## Problem description
Copy the data word for word, from the line containing "segments [1171, 884]" through the line containing "elliptical [450, 1725]", and nothing else.

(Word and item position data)
============================================================

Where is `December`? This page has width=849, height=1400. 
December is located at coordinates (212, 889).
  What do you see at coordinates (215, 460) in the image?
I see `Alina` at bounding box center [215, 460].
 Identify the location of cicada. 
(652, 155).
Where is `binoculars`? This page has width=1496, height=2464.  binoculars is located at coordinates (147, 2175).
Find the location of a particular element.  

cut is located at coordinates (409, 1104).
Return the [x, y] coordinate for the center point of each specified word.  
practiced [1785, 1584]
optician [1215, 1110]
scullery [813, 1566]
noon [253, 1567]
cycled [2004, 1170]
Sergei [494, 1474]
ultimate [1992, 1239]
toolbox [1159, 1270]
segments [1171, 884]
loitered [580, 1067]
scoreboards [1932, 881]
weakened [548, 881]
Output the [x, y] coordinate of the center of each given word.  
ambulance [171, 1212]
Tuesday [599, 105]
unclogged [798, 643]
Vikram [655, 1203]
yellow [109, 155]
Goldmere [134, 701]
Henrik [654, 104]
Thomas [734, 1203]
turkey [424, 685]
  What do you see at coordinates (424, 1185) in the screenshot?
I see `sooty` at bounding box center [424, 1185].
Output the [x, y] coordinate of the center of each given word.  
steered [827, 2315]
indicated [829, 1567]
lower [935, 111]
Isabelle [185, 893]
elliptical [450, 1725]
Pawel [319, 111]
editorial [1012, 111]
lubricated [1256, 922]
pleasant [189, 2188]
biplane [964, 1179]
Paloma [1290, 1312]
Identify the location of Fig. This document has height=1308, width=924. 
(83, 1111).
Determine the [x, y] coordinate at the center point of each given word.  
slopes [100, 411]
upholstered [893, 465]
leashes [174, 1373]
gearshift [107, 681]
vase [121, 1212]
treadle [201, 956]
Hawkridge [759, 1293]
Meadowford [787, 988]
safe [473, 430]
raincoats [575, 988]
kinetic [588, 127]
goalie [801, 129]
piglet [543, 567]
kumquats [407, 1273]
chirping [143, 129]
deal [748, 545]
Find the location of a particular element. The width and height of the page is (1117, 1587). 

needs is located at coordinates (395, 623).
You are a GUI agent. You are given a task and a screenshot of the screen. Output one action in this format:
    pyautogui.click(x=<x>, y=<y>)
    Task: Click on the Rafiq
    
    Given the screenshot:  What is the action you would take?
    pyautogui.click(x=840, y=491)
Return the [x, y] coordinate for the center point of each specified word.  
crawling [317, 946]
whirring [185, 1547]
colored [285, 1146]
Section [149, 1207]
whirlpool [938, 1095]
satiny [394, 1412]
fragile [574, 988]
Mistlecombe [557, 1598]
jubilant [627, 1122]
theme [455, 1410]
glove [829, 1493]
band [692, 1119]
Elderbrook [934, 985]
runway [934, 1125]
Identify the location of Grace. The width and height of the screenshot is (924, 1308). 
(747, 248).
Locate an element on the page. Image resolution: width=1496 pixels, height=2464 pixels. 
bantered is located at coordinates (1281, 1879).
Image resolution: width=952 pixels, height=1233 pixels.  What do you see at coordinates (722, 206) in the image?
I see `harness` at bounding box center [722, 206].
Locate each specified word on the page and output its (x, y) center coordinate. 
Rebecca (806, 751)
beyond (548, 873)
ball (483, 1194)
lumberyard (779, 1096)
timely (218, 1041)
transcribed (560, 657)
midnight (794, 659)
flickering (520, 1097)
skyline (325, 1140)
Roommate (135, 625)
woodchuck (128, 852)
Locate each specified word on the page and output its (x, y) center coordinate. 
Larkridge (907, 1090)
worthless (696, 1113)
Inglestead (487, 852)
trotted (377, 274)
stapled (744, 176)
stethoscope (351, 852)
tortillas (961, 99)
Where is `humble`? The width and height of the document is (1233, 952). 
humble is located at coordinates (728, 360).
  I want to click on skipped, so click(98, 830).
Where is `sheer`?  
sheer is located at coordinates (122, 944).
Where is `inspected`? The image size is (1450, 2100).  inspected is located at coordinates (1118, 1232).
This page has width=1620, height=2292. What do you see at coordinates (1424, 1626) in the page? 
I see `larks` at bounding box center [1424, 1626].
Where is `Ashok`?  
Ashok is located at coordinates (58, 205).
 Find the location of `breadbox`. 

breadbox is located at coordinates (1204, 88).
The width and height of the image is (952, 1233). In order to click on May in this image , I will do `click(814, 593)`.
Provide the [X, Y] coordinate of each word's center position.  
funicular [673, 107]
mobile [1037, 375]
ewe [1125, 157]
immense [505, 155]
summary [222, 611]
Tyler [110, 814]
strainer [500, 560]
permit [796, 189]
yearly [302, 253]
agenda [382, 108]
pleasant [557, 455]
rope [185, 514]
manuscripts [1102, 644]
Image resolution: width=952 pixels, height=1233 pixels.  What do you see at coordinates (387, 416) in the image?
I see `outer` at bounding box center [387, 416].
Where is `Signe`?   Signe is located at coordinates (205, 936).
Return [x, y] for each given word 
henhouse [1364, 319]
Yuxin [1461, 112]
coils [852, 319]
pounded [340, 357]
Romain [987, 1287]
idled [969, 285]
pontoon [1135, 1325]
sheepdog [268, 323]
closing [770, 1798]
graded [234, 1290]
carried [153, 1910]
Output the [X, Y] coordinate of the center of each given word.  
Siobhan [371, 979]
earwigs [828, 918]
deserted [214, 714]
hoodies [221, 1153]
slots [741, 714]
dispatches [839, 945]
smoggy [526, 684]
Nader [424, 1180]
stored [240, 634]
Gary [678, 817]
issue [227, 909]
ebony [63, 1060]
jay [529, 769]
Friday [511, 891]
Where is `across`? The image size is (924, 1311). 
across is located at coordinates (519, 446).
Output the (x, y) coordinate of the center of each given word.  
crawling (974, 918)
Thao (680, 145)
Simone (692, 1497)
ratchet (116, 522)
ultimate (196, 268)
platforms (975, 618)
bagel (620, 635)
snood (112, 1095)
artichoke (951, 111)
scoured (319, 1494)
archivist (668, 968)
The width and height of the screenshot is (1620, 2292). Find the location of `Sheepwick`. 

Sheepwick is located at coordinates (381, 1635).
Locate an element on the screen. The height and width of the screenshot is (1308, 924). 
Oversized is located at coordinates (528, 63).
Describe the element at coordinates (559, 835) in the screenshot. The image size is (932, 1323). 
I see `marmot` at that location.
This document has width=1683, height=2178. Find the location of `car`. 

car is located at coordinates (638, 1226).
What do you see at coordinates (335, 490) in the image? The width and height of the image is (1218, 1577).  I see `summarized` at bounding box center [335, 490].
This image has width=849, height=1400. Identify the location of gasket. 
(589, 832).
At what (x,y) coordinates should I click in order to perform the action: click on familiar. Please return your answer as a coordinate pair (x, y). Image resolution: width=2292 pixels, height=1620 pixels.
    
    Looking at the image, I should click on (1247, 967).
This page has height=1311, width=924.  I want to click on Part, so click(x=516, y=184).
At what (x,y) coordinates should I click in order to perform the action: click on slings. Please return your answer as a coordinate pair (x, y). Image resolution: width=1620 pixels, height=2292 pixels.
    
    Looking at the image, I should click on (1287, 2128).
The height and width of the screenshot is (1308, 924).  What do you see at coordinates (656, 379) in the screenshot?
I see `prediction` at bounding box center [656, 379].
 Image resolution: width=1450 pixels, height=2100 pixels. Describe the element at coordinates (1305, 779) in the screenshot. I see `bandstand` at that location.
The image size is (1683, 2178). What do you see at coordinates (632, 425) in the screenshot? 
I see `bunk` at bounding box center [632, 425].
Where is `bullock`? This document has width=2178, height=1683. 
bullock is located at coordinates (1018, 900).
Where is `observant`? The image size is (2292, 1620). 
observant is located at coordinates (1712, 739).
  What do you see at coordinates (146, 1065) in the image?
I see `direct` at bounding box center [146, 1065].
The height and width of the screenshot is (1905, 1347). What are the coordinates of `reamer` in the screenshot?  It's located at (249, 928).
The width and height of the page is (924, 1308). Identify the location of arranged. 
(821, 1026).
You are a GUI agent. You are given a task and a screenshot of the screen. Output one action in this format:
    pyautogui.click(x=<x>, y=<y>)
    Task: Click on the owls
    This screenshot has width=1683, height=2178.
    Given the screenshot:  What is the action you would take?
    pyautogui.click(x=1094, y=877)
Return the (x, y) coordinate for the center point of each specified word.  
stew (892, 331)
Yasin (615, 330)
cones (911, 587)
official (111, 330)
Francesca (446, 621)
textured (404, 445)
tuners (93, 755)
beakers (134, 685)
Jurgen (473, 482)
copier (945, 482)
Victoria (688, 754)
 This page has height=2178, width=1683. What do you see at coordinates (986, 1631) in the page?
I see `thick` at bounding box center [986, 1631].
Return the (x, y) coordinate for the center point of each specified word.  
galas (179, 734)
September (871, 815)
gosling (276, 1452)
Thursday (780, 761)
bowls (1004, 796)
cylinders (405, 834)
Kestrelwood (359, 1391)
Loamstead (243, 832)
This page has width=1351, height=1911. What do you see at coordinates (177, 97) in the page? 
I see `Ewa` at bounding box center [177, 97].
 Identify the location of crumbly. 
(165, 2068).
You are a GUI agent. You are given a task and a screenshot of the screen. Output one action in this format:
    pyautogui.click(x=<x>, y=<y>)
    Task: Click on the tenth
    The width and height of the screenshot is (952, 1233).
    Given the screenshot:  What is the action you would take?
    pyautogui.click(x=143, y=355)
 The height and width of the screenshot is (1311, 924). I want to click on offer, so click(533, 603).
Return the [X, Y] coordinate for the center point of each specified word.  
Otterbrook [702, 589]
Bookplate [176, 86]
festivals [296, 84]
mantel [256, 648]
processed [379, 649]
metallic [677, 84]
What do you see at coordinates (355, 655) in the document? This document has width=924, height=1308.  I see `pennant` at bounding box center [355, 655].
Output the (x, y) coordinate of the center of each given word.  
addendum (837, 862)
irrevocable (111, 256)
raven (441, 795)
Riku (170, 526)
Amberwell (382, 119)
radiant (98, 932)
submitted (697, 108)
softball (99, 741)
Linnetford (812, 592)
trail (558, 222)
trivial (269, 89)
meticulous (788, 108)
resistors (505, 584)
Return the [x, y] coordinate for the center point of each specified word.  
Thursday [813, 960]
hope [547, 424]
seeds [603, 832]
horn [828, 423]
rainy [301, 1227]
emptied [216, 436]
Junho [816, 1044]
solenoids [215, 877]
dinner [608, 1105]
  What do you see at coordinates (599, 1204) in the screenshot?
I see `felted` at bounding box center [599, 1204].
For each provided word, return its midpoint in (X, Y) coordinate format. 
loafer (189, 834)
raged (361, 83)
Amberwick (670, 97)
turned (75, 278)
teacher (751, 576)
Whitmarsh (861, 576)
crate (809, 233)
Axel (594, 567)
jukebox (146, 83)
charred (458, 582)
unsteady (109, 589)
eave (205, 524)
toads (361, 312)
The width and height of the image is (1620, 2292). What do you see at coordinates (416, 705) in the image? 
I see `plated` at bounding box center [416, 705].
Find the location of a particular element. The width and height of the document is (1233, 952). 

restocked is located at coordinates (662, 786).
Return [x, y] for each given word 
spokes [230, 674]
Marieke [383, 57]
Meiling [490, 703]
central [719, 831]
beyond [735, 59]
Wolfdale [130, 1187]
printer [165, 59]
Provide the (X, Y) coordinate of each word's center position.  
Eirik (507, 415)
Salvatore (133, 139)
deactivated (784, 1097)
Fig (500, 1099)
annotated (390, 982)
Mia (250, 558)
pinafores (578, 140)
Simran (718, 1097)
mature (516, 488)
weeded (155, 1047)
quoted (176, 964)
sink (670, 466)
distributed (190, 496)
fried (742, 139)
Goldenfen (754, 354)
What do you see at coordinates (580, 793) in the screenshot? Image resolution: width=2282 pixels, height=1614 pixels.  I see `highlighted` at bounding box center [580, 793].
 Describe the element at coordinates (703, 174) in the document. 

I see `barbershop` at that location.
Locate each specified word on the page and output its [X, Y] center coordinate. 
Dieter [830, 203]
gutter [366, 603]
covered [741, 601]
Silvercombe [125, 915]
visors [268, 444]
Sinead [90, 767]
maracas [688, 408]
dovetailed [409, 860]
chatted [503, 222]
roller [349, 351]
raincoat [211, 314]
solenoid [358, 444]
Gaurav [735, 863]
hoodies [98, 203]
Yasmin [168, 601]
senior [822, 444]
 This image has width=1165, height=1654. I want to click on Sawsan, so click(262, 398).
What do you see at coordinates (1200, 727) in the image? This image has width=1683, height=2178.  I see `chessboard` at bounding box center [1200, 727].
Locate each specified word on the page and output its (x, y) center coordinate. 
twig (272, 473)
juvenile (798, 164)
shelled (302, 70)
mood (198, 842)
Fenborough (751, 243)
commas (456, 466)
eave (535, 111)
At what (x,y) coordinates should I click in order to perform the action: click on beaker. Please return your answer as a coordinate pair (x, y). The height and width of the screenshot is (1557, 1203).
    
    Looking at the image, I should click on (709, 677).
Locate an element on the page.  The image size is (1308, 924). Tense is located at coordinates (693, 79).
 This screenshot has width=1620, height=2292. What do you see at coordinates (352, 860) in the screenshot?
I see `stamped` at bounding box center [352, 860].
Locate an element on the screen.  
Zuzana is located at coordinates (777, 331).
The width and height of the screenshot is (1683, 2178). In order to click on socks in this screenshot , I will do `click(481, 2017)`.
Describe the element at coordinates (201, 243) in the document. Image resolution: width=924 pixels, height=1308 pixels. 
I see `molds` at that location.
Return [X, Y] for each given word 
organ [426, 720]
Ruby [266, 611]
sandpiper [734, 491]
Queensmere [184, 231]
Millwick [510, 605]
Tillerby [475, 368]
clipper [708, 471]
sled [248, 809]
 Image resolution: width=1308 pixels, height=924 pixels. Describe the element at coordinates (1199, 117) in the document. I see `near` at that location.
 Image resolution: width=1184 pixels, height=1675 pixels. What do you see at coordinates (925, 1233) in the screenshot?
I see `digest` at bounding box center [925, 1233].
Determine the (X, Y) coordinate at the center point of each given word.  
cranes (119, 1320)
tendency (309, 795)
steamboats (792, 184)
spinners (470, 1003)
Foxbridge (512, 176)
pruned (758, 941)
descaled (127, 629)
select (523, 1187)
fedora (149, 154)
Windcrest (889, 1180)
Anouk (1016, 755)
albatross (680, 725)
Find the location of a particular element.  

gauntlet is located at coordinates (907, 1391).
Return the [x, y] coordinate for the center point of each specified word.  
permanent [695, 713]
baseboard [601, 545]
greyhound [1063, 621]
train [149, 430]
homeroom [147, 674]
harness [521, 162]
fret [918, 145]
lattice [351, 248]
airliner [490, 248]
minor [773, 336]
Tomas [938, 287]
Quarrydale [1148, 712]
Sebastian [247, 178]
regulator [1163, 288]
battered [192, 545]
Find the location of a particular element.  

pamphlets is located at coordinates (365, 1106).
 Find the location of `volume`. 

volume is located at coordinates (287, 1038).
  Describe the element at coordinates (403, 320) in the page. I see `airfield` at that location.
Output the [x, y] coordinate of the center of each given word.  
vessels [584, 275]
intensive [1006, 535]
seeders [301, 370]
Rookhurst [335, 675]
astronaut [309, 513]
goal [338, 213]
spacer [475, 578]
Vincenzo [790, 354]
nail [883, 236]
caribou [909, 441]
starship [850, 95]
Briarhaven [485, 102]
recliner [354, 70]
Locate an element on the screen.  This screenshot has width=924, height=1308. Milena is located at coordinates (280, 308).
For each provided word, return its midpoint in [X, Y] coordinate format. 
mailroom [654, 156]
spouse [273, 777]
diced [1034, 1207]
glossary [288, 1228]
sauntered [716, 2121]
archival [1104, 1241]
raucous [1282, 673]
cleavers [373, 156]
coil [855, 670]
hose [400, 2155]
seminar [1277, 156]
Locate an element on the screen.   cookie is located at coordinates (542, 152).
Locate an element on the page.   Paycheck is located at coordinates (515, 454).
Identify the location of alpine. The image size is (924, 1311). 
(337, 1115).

============================================================

## Written response
segments [1171, 884]
loitered [580, 1067]
scoreboards [1932, 881]
weakened [548, 881]
Output the [x, y] coordinate of the center of each given word.  
ambulance [171, 1212]
Tuesday [599, 105]
unclogged [798, 643]
Vikram [655, 1203]
yellow [109, 155]
Goldmere [134, 701]
Henrik [654, 104]
Thomas [734, 1203]
turkey [424, 685]
  What do you see at coordinates (424, 1185) in the screenshot?
I see `sooty` at bounding box center [424, 1185].
Output the [x, y] coordinate of the center of each given word.  
steered [827, 2315]
indicated [829, 1567]
lower [935, 111]
Isabelle [185, 893]
elliptical [450, 1725]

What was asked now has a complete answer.